**Task description:** Output all records below verbatim.

[Data section]

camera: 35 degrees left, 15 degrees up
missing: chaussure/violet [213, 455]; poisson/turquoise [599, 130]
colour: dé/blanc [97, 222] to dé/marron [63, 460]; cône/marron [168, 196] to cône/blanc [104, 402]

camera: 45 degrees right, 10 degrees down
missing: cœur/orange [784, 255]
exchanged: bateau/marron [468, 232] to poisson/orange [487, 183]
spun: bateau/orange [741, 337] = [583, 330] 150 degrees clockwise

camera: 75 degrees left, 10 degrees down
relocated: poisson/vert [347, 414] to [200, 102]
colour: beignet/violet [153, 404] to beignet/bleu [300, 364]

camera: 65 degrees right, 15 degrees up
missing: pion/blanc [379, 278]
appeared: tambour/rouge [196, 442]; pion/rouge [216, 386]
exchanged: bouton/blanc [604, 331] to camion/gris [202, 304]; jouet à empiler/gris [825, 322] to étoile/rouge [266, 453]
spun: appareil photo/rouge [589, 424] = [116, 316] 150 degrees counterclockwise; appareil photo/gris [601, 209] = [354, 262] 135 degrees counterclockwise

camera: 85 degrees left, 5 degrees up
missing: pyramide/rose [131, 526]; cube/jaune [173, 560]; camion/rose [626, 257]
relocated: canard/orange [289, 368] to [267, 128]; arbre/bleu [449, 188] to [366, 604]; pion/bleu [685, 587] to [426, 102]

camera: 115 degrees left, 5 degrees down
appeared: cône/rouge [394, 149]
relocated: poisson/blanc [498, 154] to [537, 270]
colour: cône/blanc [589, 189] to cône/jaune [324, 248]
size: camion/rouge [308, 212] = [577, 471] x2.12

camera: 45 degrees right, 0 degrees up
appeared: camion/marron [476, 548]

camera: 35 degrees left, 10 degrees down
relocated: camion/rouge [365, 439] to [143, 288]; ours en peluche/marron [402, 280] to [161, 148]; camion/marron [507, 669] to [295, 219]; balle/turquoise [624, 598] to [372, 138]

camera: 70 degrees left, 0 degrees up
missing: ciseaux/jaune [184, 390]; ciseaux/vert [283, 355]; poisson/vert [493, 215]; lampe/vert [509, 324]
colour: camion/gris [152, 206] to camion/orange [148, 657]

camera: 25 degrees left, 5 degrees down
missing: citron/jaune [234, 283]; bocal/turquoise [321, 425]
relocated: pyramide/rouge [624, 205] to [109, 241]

[/Data section]

**Output for this exercise:**
camera: 35 degrees left, 15 degrees up
missing: chaussure/violet [213, 455]; poisson/turquoise [599, 130]
colour: dé/blanc [97, 222] to dé/marron [63, 460]; cône/marron [168, 196] to cône/blanc [104, 402]

camera: 45 degrees right, 10 degrees down
missing: cœur/orange [784, 255]
exchanged: bateau/marron [468, 232] to poisson/orange [487, 183]
spun: bateau/orange [741, 337] = [583, 330] 150 degrees clockwise

camera: 75 degrees left, 10 degrees down
relocated: poisson/vert [347, 414] to [200, 102]
colour: beignet/violet [153, 404] to beignet/bleu [300, 364]

camera: 65 degrees right, 15 degrees up
missing: pion/blanc [379, 278]
appeared: tambour/rouge [196, 442]; pion/rouge [216, 386]
exchanged: bouton/blanc [604, 331] to camion/gris [202, 304]; jouet à empiler/gris [825, 322] to étoile/rouge [266, 453]
spun: appareil photo/rouge [589, 424] = [116, 316] 150 degrees counterclockwise; appareil photo/gris [601, 209] = [354, 262] 135 degrees counterclockwise

camera: 85 degrees left, 5 degrees up
missing: pyramide/rose [131, 526]; cube/jaune [173, 560]; camion/rose [626, 257]
relocated: canard/orange [289, 368] to [267, 128]; arbre/bleu [449, 188] to [366, 604]; pion/bleu [685, 587] to [426, 102]

camera: 115 degrees left, 5 degrees down
appeared: cône/rouge [394, 149]
relocated: poisson/blanc [498, 154] to [537, 270]
colour: cône/blanc [589, 189] to cône/jaune [324, 248]
size: camion/rouge [308, 212] = [577, 471] x2.12

camera: 45 degrees right, 0 degrees up
appeared: camion/marron [476, 548]

camera: 35 degrees left, 10 degrees down
relocated: camion/rouge [365, 439] to [143, 288]; ours en peluche/marron [402, 280] to [161, 148]; camion/marron [507, 669] to [295, 219]; balle/turquoise [624, 598] to [372, 138]

camera: 70 degrees left, 0 degrees up
missing: ciseaux/jaune [184, 390]; ciseaux/vert [283, 355]; poisson/vert [493, 215]; lampe/vert [509, 324]
colour: camion/gris [152, 206] to camion/orange [148, 657]

camera: 25 degrees left, 5 degrees down
missing: citron/jaune [234, 283]; bocal/turquoise [321, 425]
relocated: pyramide/rouge [624, 205] to [109, 241]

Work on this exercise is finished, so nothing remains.